▶ [Task instructions]: Repeat the data below exactly, dropping any pictures it holds.

————

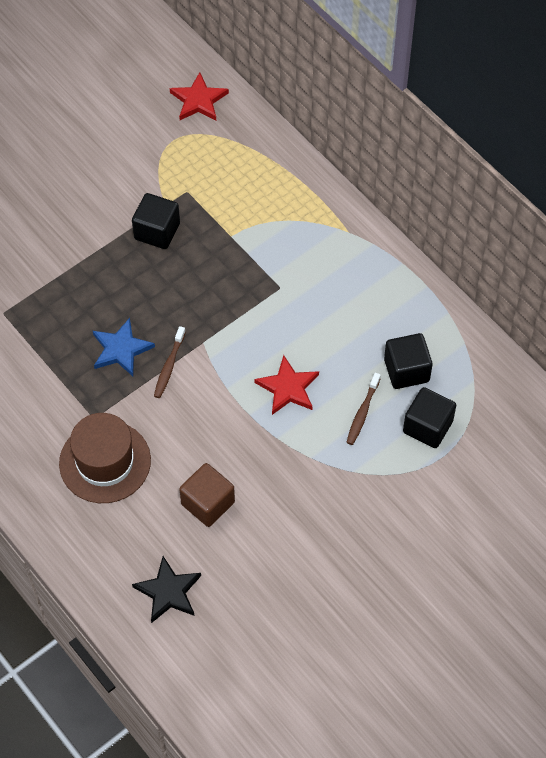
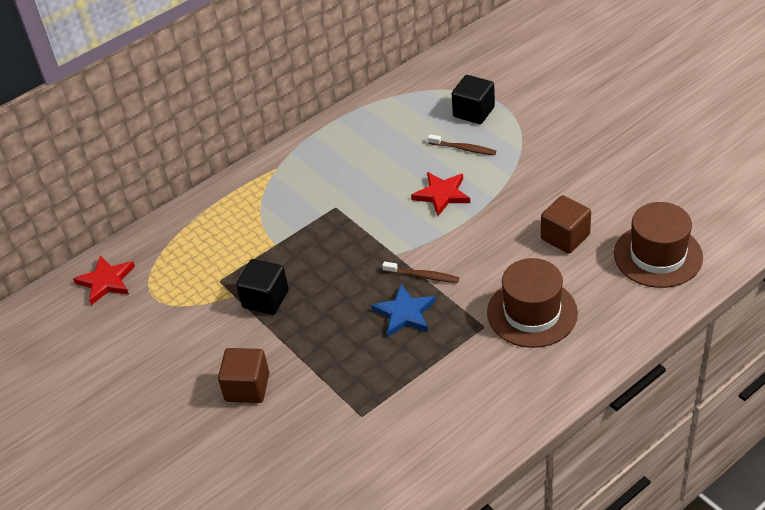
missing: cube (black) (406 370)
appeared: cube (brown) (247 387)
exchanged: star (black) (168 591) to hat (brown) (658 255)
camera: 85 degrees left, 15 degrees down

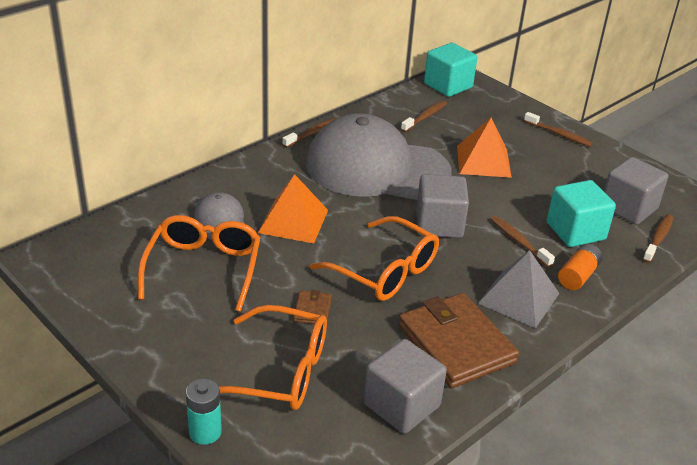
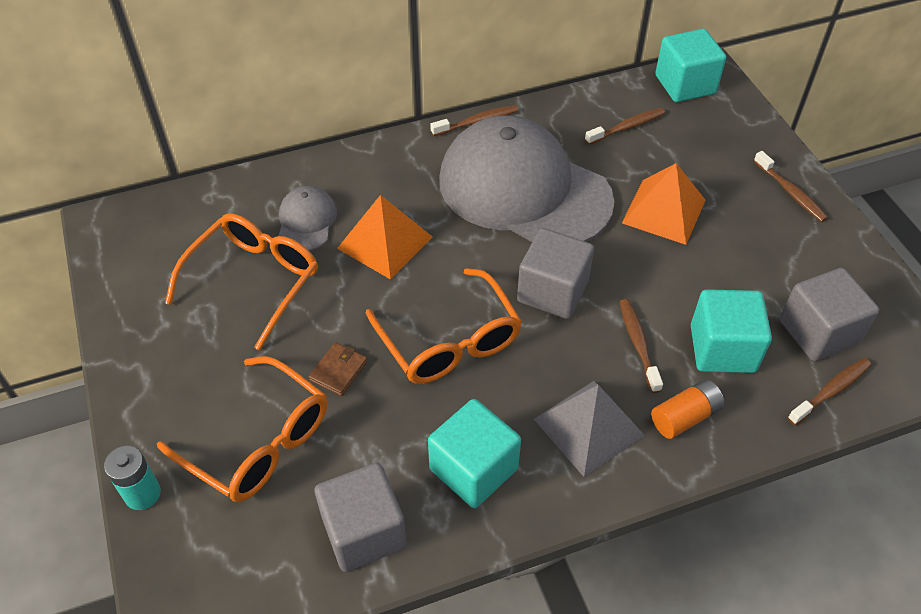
exchanged: wallet (brown) (456 344) to cube (turquoise) (473 469)
camera: 25 degrees right, 15 degrees up

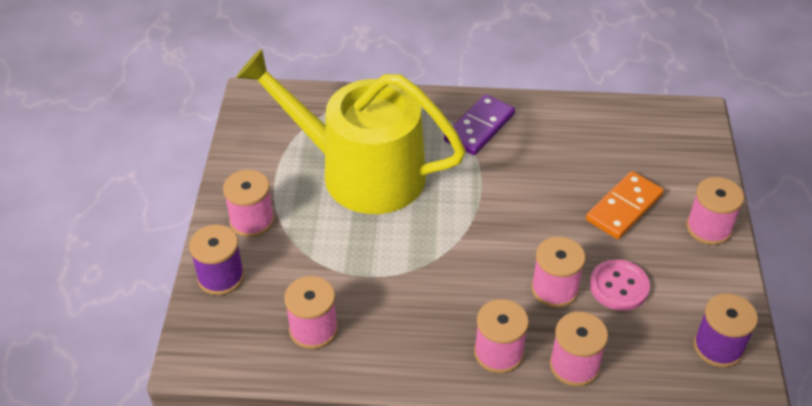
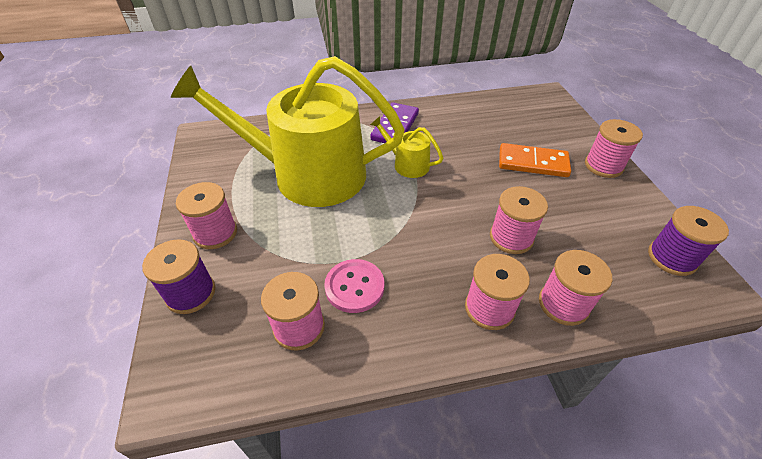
appeared: watering can (yellow) (407 164)
relocated: button (pink) (619 286) to (354 287)
spun: domino (orange) (624 208) = (533 163) 75 degrees clockwise
camera: 15 degrees left, 0 degrees up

————

▶ [Answer]:
missing: cube (black) (406 370)
appeared: cube (brown) (247 387)
exchanged: star (black) (168 591) to hat (brown) (658 255)
camera: 85 degrees left, 15 degrees down

exchanged: wallet (brown) (456 344) to cube (turquoise) (473 469)
camera: 25 degrees right, 15 degrees up

appeared: watering can (yellow) (407 164)
relocated: button (pink) (619 286) to (354 287)
spun: domino (orange) (624 208) = (533 163) 75 degrees clockwise
camera: 15 degrees left, 0 degrees up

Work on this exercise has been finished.